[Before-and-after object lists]

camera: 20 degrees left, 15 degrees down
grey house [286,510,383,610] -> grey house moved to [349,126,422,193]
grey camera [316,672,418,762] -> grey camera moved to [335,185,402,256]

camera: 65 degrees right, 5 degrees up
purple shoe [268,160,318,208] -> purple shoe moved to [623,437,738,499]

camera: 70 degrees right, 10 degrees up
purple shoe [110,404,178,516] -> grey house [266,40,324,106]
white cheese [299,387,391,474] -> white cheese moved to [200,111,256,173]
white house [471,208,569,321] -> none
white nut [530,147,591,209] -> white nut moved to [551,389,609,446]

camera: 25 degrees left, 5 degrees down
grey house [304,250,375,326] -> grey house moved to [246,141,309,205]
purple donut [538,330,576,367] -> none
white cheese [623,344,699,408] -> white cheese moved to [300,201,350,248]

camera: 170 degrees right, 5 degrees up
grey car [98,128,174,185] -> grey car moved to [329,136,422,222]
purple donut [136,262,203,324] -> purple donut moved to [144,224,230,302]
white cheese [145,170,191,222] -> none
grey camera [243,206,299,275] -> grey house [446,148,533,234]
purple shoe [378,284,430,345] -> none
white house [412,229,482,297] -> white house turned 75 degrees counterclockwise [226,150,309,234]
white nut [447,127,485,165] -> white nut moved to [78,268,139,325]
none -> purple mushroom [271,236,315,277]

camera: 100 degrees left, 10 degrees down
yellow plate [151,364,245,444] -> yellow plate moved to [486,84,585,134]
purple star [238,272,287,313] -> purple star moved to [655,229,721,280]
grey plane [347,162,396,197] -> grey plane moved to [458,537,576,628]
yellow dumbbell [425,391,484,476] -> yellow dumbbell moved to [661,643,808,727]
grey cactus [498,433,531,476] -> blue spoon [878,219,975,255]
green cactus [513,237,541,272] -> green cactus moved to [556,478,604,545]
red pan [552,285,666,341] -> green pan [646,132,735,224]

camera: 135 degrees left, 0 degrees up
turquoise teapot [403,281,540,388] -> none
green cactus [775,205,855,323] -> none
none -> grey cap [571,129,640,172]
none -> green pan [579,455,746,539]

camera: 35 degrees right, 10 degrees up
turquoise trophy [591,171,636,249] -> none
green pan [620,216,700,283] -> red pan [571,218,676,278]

[What to produce] Every line from the one containing "white house [412,229,482,297]" to the end of the entries must be set down exactly, with none omitted and none added.

[Task result]
white house [412,229,482,297] -> white house turned 75 degrees counterclockwise [226,150,309,234]
white nut [447,127,485,165] -> white nut moved to [78,268,139,325]
none -> purple mushroom [271,236,315,277]

camera: 100 degrees left, 10 degrees down
yellow plate [151,364,245,444] -> yellow plate moved to [486,84,585,134]
purple star [238,272,287,313] -> purple star moved to [655,229,721,280]
grey plane [347,162,396,197] -> grey plane moved to [458,537,576,628]
yellow dumbbell [425,391,484,476] -> yellow dumbbell moved to [661,643,808,727]
grey cactus [498,433,531,476] -> blue spoon [878,219,975,255]
green cactus [513,237,541,272] -> green cactus moved to [556,478,604,545]
red pan [552,285,666,341] -> green pan [646,132,735,224]

camera: 135 degrees left, 0 degrees up
turquoise teapot [403,281,540,388] -> none
green cactus [775,205,855,323] -> none
none -> grey cap [571,129,640,172]
none -> green pan [579,455,746,539]

camera: 35 degrees right, 10 degrees up
turquoise trophy [591,171,636,249] -> none
green pan [620,216,700,283] -> red pan [571,218,676,278]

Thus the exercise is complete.